_The records_
********************
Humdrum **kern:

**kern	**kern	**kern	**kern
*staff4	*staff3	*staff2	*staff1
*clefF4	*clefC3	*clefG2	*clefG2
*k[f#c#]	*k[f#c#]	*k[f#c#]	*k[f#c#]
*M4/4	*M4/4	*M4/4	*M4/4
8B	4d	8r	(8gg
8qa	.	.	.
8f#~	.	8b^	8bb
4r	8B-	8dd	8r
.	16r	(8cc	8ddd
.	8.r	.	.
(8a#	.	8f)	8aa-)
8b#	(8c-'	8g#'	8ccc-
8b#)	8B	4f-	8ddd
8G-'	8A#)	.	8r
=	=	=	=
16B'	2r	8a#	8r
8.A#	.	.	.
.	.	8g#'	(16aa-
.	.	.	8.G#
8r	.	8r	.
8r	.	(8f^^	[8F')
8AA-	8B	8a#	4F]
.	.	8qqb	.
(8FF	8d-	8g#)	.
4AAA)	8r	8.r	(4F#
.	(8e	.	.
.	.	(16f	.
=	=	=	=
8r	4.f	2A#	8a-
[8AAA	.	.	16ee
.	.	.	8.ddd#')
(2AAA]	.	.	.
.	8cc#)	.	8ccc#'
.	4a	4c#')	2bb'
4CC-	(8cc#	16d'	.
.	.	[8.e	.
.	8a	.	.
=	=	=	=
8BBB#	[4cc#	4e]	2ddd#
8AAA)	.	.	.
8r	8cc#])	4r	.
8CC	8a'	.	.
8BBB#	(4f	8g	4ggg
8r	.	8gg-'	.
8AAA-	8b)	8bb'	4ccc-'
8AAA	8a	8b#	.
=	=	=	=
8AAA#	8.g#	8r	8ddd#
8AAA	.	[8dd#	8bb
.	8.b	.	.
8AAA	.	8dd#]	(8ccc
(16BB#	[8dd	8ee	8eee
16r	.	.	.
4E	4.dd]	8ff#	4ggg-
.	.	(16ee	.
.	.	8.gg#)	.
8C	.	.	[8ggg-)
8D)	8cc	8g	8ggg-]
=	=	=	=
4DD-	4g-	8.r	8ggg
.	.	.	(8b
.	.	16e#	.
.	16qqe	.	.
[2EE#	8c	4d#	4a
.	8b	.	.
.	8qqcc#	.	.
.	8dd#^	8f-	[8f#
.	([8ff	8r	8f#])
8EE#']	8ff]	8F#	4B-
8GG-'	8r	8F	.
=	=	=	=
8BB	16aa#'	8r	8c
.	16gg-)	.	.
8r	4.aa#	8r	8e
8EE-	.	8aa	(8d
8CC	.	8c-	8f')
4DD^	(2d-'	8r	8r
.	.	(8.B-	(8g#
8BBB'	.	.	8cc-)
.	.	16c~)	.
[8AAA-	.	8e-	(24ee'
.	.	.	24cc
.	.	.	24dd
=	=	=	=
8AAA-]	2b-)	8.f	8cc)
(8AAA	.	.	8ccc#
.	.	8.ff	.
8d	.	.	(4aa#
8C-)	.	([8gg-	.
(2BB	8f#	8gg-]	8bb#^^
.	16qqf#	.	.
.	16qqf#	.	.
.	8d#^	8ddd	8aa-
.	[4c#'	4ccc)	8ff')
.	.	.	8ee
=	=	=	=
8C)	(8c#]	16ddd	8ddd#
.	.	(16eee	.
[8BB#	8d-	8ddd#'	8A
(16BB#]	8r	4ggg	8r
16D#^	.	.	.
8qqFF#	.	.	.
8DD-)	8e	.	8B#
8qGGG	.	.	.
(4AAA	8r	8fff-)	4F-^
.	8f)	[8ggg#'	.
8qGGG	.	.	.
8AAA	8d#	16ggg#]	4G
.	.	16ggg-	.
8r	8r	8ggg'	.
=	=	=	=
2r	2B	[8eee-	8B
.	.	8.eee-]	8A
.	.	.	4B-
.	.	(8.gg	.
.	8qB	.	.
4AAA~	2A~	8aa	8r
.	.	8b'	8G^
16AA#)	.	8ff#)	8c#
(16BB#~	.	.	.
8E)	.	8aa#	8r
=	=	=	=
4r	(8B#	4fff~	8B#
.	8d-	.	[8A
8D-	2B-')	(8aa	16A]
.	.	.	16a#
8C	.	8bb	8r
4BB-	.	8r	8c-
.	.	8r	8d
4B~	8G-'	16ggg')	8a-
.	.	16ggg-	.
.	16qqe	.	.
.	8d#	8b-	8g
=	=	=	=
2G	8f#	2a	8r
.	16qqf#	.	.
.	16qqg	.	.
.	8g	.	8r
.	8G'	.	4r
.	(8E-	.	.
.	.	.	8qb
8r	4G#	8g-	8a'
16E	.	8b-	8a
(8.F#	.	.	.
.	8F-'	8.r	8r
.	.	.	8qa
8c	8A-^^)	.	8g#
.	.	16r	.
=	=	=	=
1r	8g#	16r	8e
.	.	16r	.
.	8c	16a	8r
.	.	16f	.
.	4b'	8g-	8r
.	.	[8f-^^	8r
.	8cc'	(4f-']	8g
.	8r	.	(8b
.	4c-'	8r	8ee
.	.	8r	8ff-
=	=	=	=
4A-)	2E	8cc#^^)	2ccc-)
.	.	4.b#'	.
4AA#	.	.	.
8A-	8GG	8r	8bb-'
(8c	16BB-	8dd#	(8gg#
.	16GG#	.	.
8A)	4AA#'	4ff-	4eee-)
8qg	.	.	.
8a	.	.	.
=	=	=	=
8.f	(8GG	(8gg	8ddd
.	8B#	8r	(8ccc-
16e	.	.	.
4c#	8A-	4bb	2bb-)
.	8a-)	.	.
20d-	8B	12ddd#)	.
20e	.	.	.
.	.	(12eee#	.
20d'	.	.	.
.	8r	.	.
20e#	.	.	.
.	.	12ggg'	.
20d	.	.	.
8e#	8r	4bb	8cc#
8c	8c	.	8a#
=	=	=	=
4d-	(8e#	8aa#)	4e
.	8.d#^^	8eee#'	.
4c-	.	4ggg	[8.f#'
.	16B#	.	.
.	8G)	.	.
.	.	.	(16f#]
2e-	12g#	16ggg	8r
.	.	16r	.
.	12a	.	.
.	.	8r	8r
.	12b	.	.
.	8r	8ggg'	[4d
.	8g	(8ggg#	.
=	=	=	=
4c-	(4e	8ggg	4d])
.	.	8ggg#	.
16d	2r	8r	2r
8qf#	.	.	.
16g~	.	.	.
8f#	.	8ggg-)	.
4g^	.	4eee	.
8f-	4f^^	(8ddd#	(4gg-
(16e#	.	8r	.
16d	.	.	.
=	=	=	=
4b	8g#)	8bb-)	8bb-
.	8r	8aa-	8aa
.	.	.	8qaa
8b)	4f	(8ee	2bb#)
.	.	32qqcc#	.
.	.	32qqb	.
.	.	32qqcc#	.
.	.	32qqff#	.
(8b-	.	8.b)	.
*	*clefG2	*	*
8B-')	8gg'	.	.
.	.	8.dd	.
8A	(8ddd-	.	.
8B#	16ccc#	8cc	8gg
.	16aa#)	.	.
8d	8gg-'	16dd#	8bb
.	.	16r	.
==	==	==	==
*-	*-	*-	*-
********************
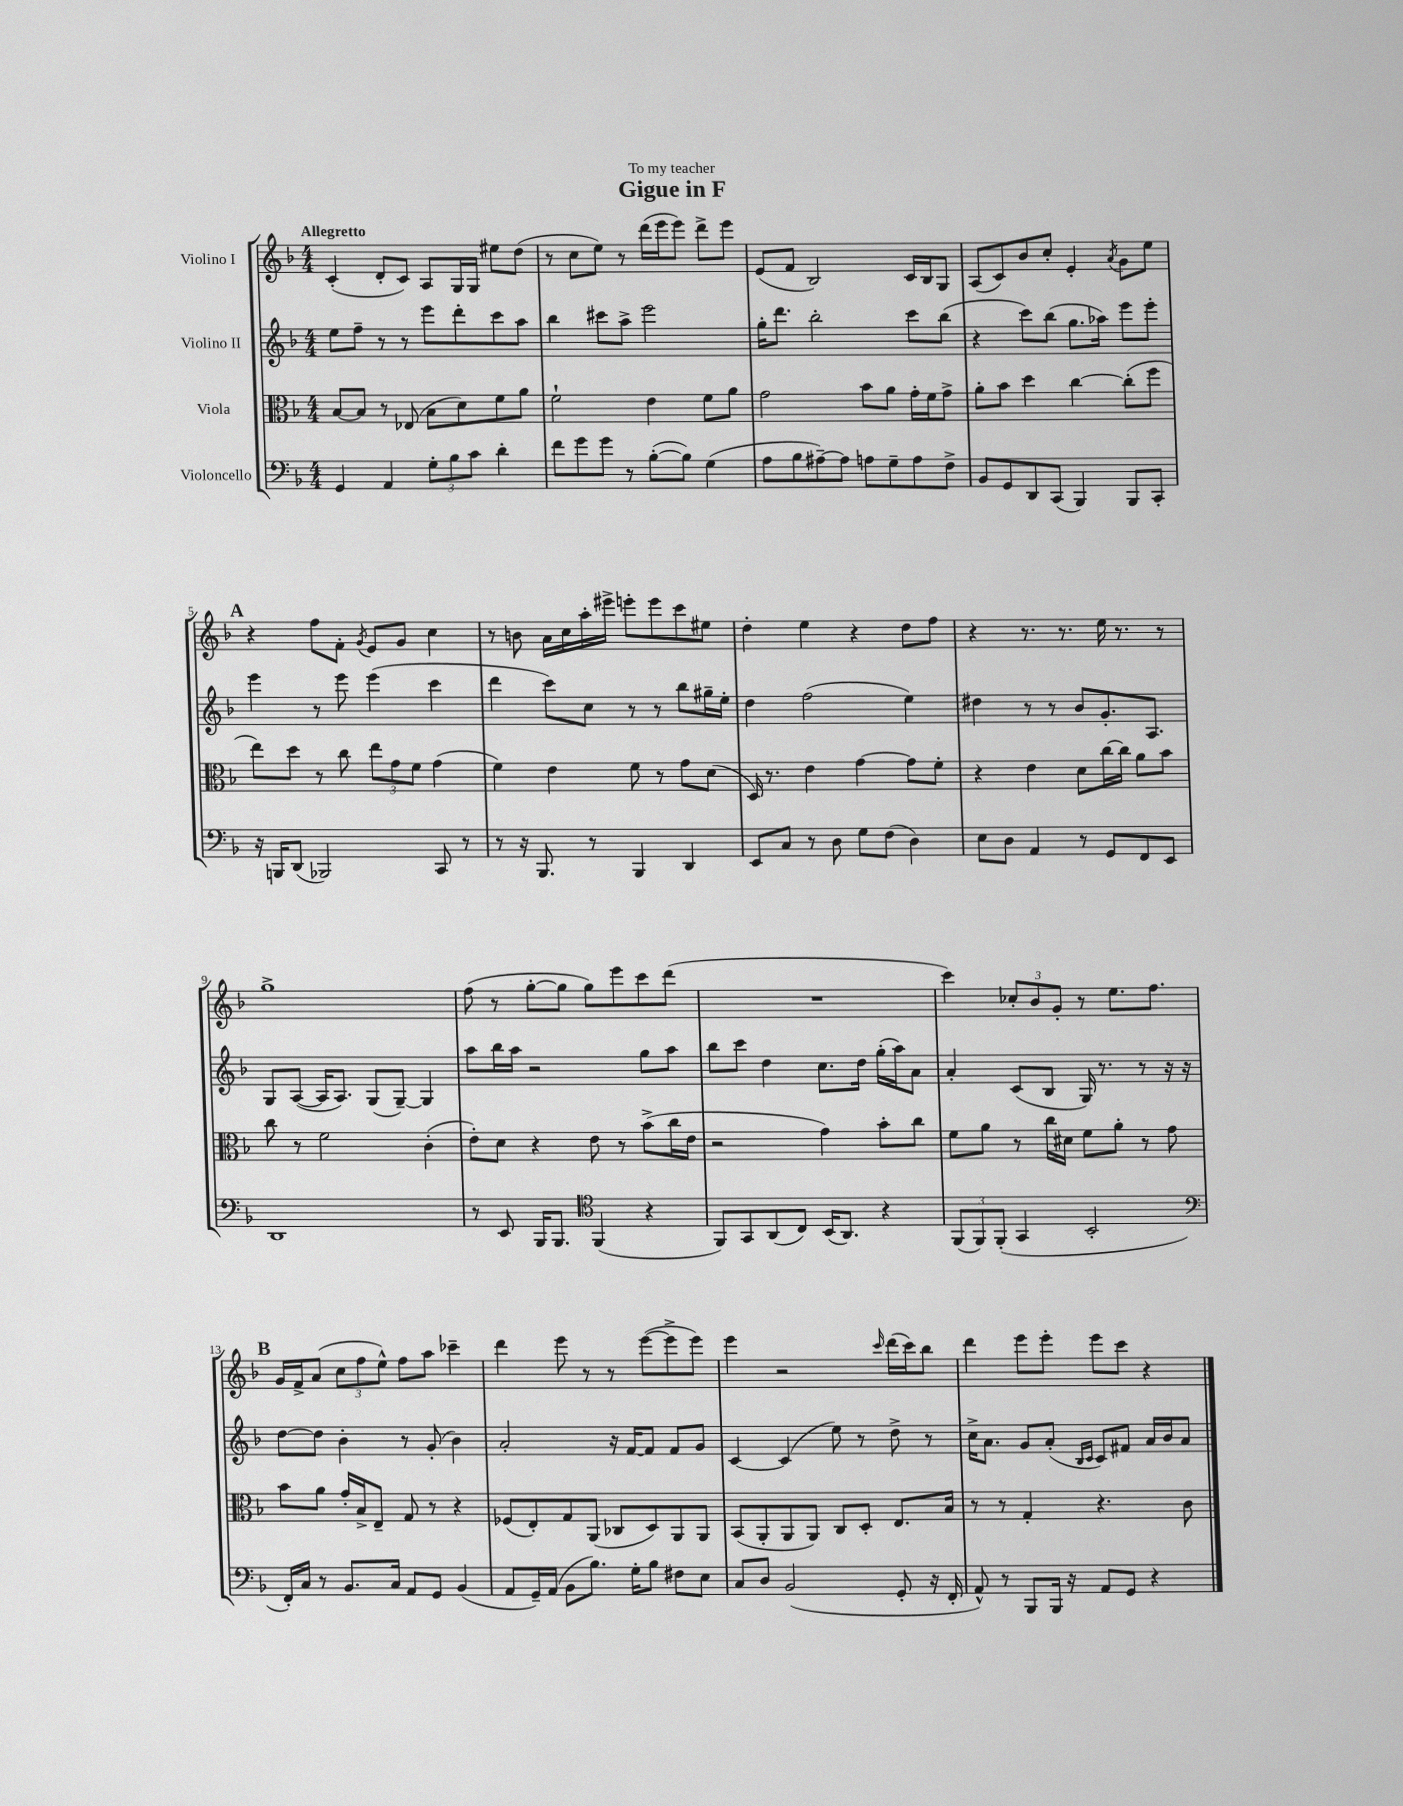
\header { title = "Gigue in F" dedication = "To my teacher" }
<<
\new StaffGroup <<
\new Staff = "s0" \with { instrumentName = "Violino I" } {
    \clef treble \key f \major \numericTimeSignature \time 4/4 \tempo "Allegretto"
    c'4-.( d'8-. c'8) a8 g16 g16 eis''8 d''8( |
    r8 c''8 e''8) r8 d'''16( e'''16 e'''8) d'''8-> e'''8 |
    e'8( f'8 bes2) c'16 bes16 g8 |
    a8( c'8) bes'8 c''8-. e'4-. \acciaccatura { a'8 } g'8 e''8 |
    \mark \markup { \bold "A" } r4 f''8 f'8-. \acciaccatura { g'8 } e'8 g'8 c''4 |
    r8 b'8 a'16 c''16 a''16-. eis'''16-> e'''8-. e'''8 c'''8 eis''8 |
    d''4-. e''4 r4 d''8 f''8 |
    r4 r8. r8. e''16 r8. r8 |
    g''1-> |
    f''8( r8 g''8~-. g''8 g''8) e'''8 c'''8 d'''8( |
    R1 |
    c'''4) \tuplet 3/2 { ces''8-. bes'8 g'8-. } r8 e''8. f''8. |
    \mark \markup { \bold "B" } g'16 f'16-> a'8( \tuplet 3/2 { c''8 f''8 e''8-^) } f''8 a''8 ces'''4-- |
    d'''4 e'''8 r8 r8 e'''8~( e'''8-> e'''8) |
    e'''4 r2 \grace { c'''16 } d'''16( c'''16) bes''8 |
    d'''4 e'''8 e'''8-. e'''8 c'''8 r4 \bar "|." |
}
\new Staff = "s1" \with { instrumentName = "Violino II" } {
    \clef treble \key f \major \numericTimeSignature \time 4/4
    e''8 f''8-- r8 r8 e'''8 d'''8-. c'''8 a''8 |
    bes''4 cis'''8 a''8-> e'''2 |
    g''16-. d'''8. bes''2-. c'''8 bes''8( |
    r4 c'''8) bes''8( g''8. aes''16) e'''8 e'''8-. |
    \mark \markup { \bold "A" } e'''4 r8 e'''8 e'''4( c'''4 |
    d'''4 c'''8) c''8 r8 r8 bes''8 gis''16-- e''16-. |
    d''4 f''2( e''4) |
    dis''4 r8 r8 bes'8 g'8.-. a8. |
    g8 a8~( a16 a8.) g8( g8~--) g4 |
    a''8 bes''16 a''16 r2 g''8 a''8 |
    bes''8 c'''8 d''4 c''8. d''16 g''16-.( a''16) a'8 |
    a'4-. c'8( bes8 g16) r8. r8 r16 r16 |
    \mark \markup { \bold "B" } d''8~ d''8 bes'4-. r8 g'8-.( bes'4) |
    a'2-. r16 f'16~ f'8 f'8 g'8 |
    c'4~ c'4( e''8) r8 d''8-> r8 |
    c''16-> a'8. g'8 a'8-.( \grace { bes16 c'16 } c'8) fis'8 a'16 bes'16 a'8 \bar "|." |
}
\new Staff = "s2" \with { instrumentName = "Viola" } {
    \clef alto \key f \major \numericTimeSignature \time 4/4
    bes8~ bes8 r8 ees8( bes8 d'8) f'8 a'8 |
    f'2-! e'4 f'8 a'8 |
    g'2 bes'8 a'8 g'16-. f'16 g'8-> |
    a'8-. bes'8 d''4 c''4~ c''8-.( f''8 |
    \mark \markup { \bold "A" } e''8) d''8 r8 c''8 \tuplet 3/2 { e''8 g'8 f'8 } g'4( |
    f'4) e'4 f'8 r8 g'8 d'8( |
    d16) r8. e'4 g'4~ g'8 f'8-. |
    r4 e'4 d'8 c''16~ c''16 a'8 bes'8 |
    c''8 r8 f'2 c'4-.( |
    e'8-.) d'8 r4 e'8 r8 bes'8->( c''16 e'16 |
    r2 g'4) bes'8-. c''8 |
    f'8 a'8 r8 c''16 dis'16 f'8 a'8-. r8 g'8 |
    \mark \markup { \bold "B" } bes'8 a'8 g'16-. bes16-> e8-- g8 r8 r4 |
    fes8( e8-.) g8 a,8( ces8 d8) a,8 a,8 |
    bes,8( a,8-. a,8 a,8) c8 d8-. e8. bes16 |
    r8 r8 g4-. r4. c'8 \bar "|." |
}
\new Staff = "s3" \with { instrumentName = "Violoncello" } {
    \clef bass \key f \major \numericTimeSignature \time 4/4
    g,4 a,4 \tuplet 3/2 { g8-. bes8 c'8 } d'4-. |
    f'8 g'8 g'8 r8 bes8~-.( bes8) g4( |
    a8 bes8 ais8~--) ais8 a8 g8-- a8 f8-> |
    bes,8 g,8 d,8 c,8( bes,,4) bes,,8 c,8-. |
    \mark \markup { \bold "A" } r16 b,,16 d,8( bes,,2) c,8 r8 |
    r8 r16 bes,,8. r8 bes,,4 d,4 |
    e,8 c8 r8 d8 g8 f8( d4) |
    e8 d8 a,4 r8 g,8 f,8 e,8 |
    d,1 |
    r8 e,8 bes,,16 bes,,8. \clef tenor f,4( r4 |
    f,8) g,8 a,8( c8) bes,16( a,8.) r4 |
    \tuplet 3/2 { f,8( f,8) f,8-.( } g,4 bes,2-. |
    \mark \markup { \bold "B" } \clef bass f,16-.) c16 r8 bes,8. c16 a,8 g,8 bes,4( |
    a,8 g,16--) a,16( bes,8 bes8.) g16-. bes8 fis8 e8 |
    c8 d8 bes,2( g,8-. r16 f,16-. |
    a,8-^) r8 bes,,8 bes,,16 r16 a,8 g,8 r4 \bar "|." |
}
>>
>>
********************
_The exercise_
List every line in the records above that contains the string "bass".

_Solution for this problem_
    \clef bass \key f \major \numericTimeSignature \time 4/4
    \mark \markup { \bold "B" } \clef bass f,16-.) c16 r8 bes,8. c16 a,8 g,8 bes,4( |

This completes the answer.